▶ **RECORD EXCERPTS**:
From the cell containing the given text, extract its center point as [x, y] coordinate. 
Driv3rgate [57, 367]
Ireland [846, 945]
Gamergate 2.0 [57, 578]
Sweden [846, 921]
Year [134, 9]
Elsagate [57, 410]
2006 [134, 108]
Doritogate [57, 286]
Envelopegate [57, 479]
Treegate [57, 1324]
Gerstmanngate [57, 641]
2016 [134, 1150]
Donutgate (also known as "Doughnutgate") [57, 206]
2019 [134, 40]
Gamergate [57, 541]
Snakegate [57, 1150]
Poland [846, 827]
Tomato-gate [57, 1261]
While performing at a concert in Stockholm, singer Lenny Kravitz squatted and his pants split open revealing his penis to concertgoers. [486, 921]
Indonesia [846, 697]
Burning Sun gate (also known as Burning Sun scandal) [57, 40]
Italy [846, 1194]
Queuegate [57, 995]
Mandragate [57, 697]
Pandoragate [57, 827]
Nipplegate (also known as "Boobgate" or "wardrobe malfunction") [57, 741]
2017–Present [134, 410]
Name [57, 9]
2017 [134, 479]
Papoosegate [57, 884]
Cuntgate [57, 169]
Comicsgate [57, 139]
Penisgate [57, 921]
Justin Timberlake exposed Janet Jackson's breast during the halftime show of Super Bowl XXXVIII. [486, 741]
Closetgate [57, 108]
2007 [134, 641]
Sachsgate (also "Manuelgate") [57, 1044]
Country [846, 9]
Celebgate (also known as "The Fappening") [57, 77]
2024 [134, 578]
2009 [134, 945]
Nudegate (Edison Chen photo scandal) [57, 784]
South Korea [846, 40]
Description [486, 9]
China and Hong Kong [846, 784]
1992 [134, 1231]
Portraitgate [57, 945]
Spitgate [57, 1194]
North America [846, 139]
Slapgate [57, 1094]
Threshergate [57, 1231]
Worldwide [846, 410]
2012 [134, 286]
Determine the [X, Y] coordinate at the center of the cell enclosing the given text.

▶ **SHORT EXERCISE**: Reproduce every one of the lines above verbatim, from the first to the last, without changing anything.

▶ **EXPECTED ANSWER**:
From the cell containing the given text, extract its center point as [x, y] coordinate. 
Driv3rgate [57, 367]
Ireland [846, 945]
Gamergate 2.0 [57, 578]
Sweden [846, 921]
Year [134, 9]
Elsagate [57, 410]
2006 [134, 108]
Doritogate [57, 286]
Envelopegate [57, 479]
Treegate [57, 1324]
Gerstmanngate [57, 641]
2016 [134, 1150]
Donutgate (also known as "Doughnutgate") [57, 206]
2019 [134, 40]
Gamergate [57, 541]
Snakegate [57, 1150]
Poland [846, 827]
Tomato-gate [57, 1261]
While performing at a concert in Stockholm, singer Lenny Kravitz squatted and his pants split open revealing his penis to concertgoers. [486, 921]
Indonesia [846, 697]
Burning Sun gate (also known as Burning Sun scandal) [57, 40]
Italy [846, 1194]
Queuegate [57, 995]
Mandragate [57, 697]
Pandoragate [57, 827]
Nipplegate (also known as "Boobgate" or "wardrobe malfunction") [57, 741]
2017–Present [134, 410]
Name [57, 9]
2017 [134, 479]
Papoosegate [57, 884]
Cuntgate [57, 169]
Comicsgate [57, 139]
Penisgate [57, 921]
Justin Timberlake exposed Janet Jackson's breast during the halftime show of Super Bowl XXXVIII. [486, 741]
Closetgate [57, 108]
2007 [134, 641]
Sachsgate (also "Manuelgate") [57, 1044]
Country [846, 9]
Celebgate (also known as "The Fappening") [57, 77]
2024 [134, 578]
2009 [134, 945]
Nudegate (Edison Chen photo scandal) [57, 784]
South Korea [846, 40]
Description [486, 9]
China and Hong Kong [846, 784]
1992 [134, 1231]
Portraitgate [57, 945]
Spitgate [57, 1194]
North America [846, 139]
Slapgate [57, 1094]
Threshergate [57, 1231]
Worldwide [846, 410]
2012 [134, 286]
Determine the [X, Y] coordinate at the center of the cell enclosing the given text.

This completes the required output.